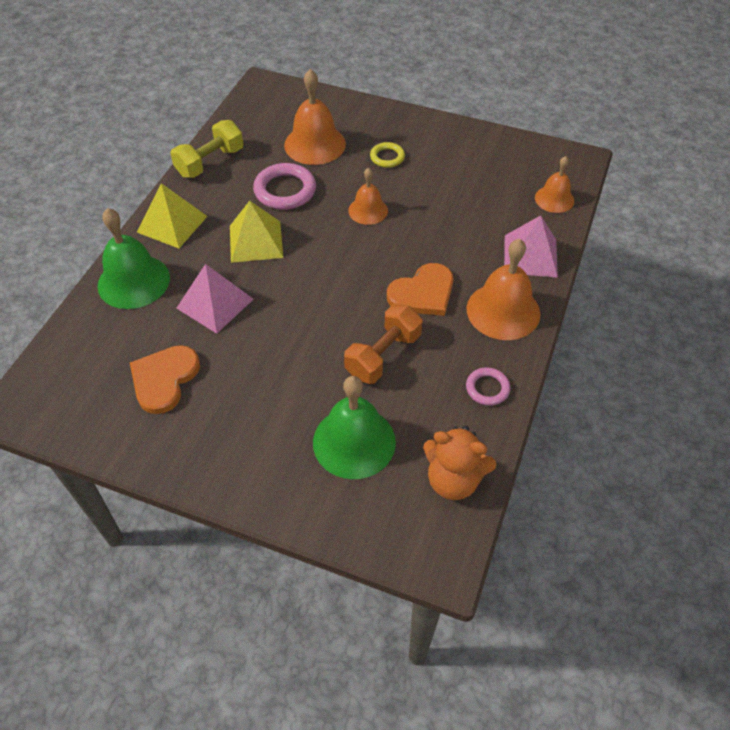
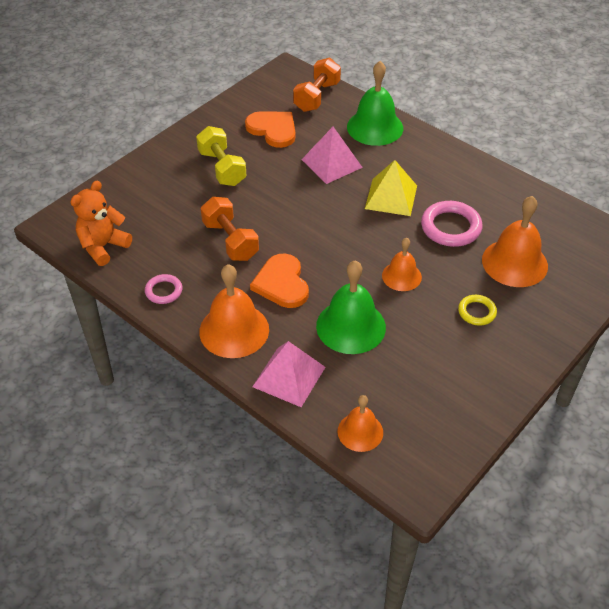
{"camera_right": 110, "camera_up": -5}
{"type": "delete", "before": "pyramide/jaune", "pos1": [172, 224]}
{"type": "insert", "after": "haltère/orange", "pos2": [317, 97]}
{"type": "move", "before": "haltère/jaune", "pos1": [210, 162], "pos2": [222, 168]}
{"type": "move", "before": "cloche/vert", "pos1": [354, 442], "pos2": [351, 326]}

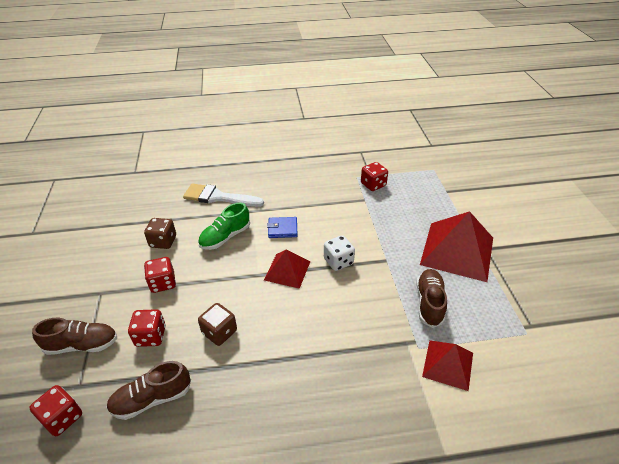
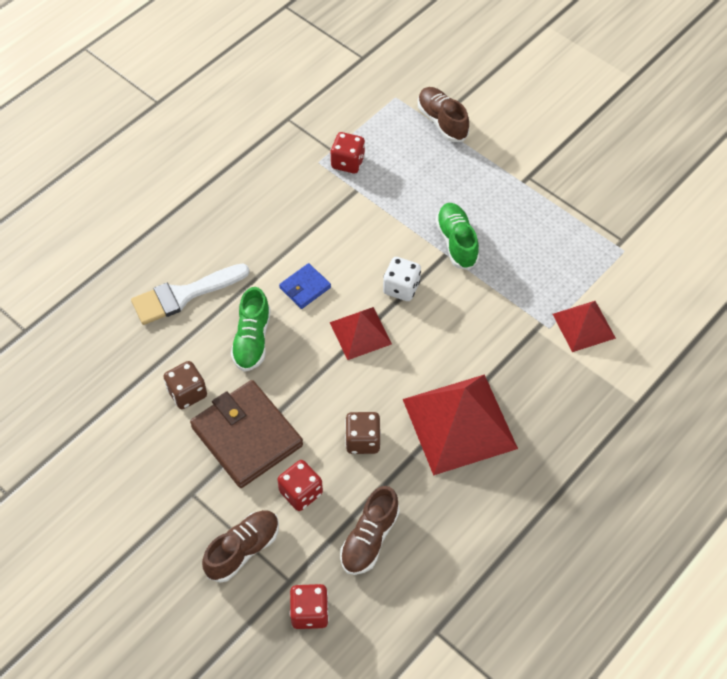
{"camera_right": -40, "camera_up": 15}
{"type": "insert", "after": "chaussure/vert", "pos2": [456, 242]}
{"type": "move", "before": "chaussure/marron", "pos1": [429, 303], "pos2": [442, 121]}
{"type": "move", "before": "pyramide/rouge", "pos1": [457, 250], "pos2": [459, 423]}
{"type": "replace", "before": "dé/rouge", "after": "portefeuille/marron", "pos1": [163, 283], "pos2": [246, 436]}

---*---

■ The task ■
Go through the records above and return every line that holds the string "chaussure".

■ Response area ■
{"type": "insert", "after": "chaussure/vert", "pos2": [456, 242]}
{"type": "move", "before": "chaussure/marron", "pos1": [429, 303], "pos2": [442, 121]}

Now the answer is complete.